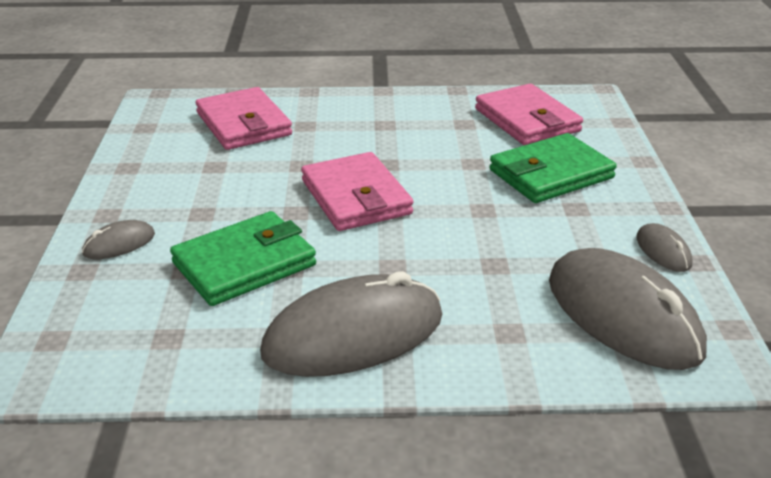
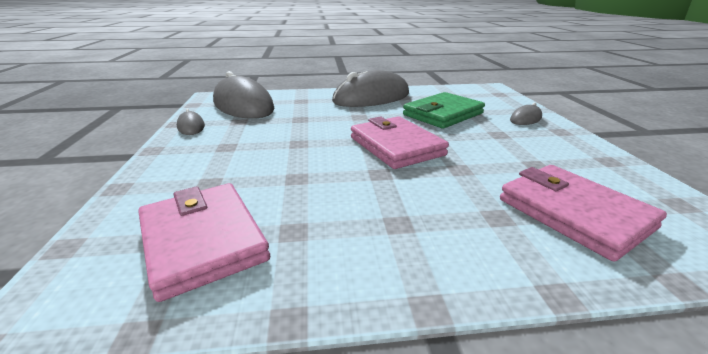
camera: 175 degrees right, 5 degrees down
(551, 174) = (226, 170): green wallet -> none

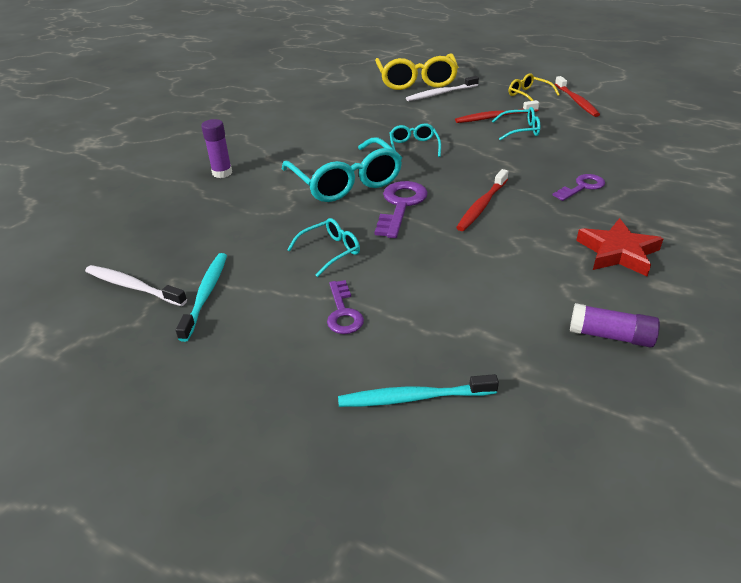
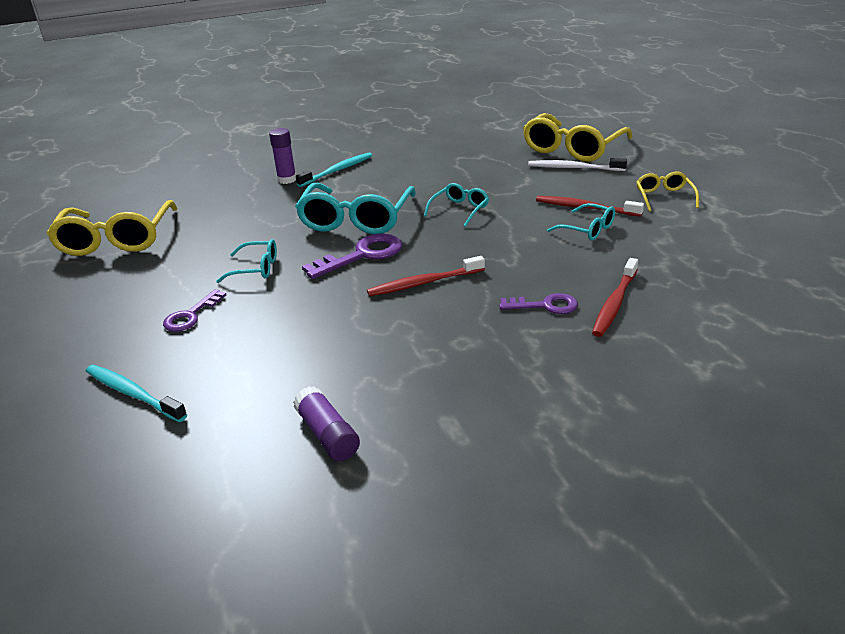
camera: 40 degrees right, 5 degrees down
(133, 286) = (117, 239): white toothbrush -> yellow glasses
(206, 294) = (142, 263): turquoise toothbrush -> turquoise toothbrush (337, 170)
(576, 101) = (707, 220): red toothbrush -> red toothbrush (614, 303)
(618, 252) = (464, 376): red star -> none

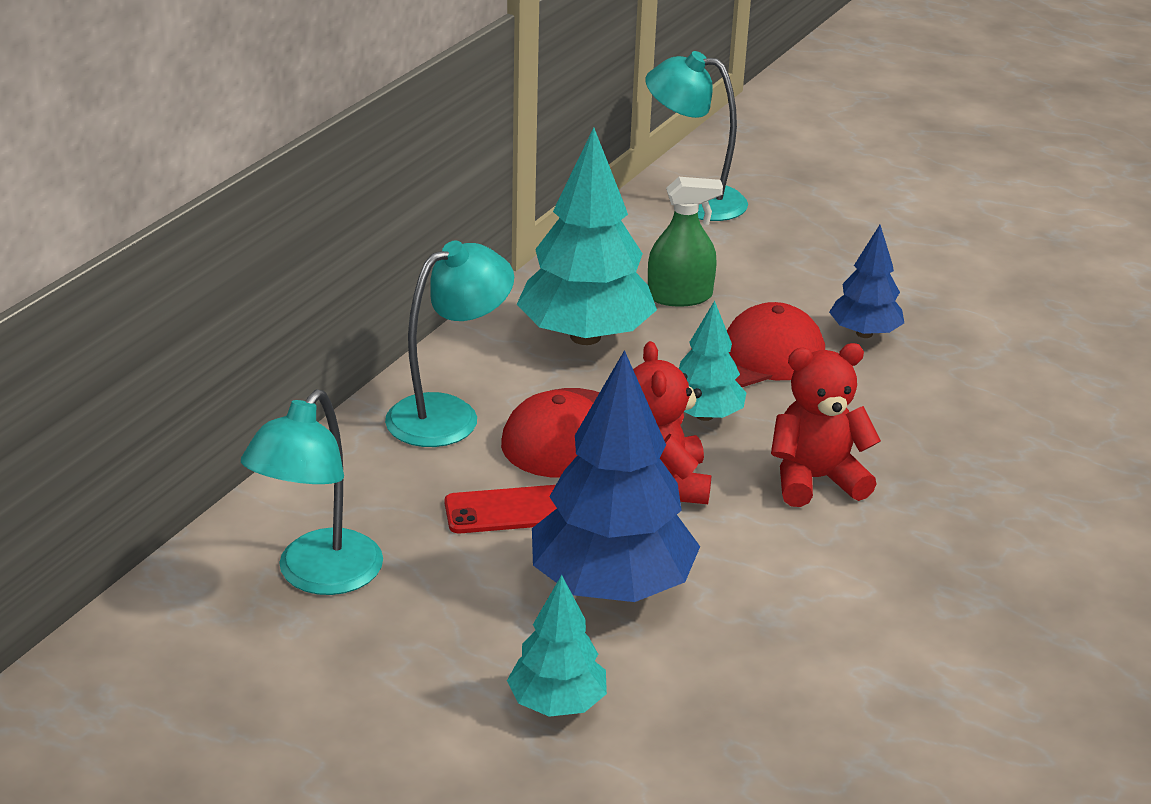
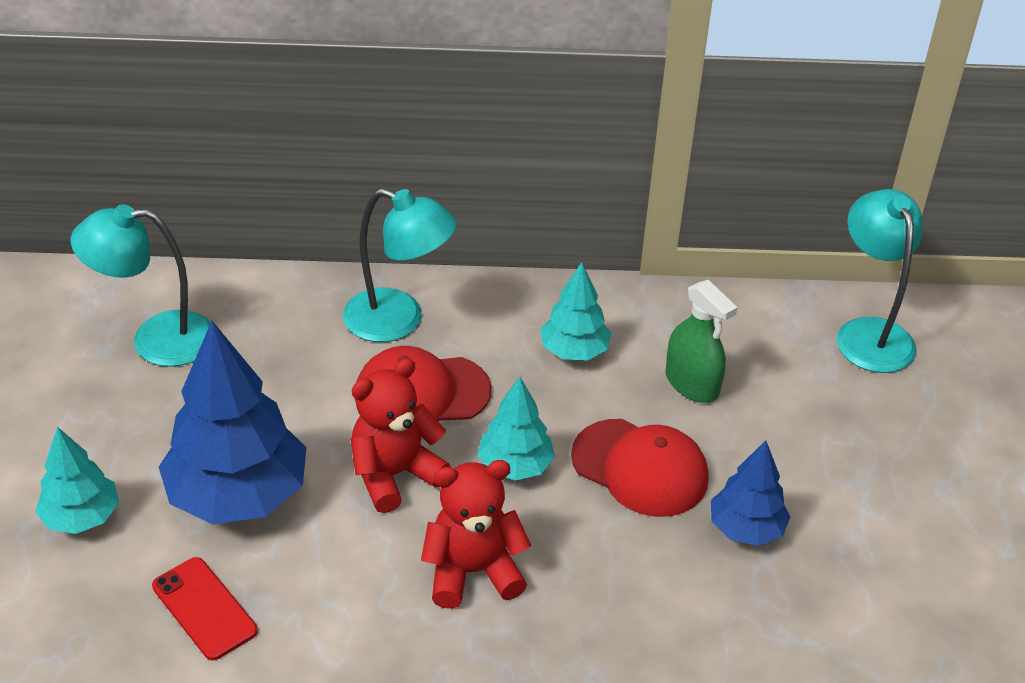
camera: 60 degrees right, 10 degrees up
(507, 510) = (296, 401): red phone -> red phone (204, 608)
(585, 336) = (574, 351): turquoise tree -> turquoise tree, size x0.55
(815, 480) = (473, 571): red teddy bear -> red teddy bear turned 60 degrees counterclockwise

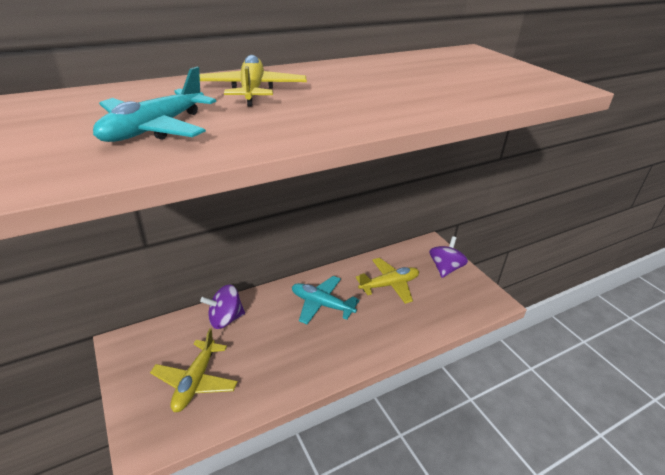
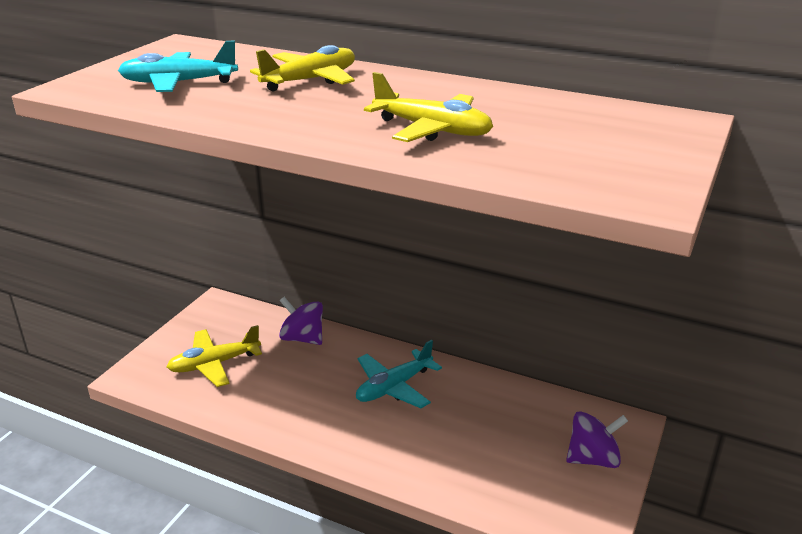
camera: 55 degrees right, 5 degrees down
(322, 304) = (394, 387): turquoise plane -> turquoise plane turned 120 degrees counterclockwise
(389, 285) = (492, 422): yellow plane -> yellow plane (432, 130)

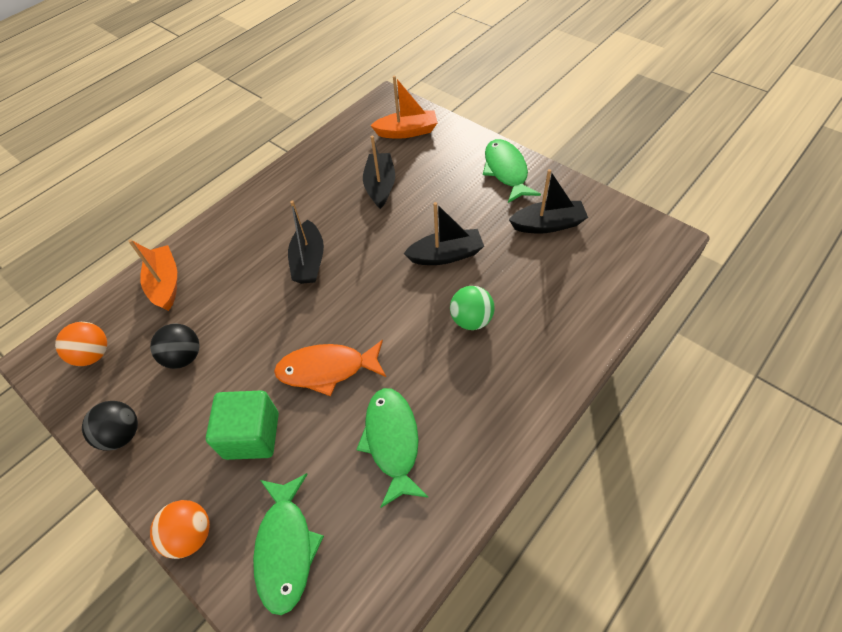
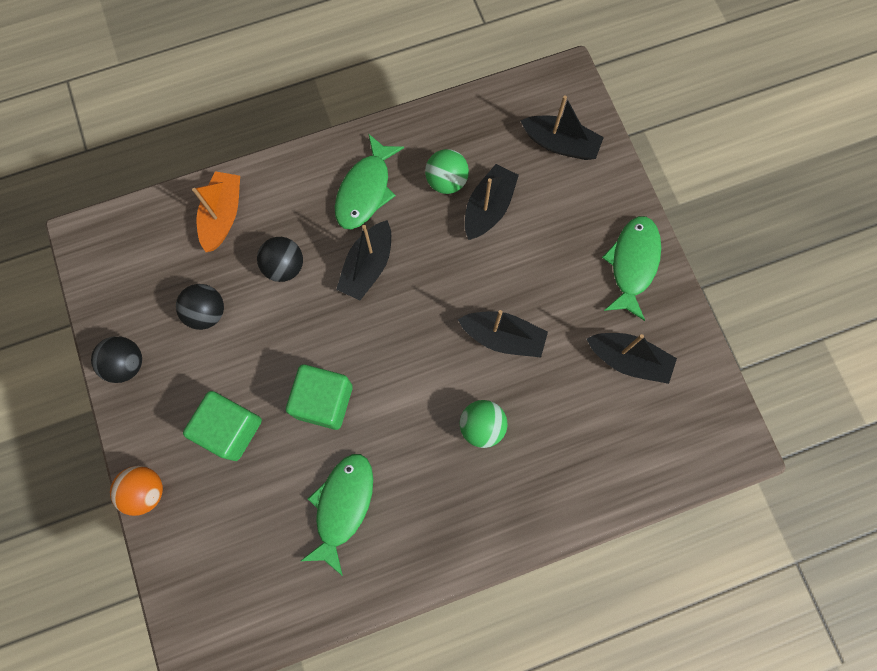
camera: 25 degrees right, 20 degrees up
(93, 355) = (131, 263): orange ball -> none
(238, 293) = (284, 266): none -> black ball
(286, 548) = (213, 546): green fish -> green fish (365, 190)
(327, 369) = (324, 401): orange fish -> green cube
(338, 185) = (446, 181): none -> green ball
(407, 132) = (560, 144): orange boat -> black boat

+++

» YOUR TASK
Return all the data exactly, and keep the pictures out.

» RESPONSE AREA
camera: 175 degrees right, 5 degrees down
(551, 174) = (226, 170): green wallet -> none

camera: 40 degrees right, 5 degrees down
(133, 286) = (117, 239): white toothbrush -> yellow glasses
(206, 294) = (142, 263): turquoise toothbrush -> turquoise toothbrush (337, 170)
(576, 101) = (707, 220): red toothbrush -> red toothbrush (614, 303)
(618, 252) = (464, 376): red star -> none

camera: 60 degrees right, 10 degrees up
(507, 510) = (296, 401): red phone -> red phone (204, 608)
(585, 336) = (574, 351): turquoise tree -> turquoise tree, size x0.55
(815, 480) = (473, 571): red teddy bear -> red teddy bear turned 60 degrees counterclockwise

camera: 55 degrees right, 5 degrees down
(322, 304) = (394, 387): turquoise plane -> turquoise plane turned 120 degrees counterclockwise
(389, 285) = (492, 422): yellow plane -> yellow plane (432, 130)

camera: 25 degrees right, 20 degrees up
(93, 355) = (131, 263): orange ball -> none
(238, 293) = (284, 266): none -> black ball
(286, 548) = (213, 546): green fish -> green fish (365, 190)
(327, 369) = (324, 401): orange fish -> green cube
(338, 185) = (446, 181): none -> green ball
(407, 132) = (560, 144): orange boat -> black boat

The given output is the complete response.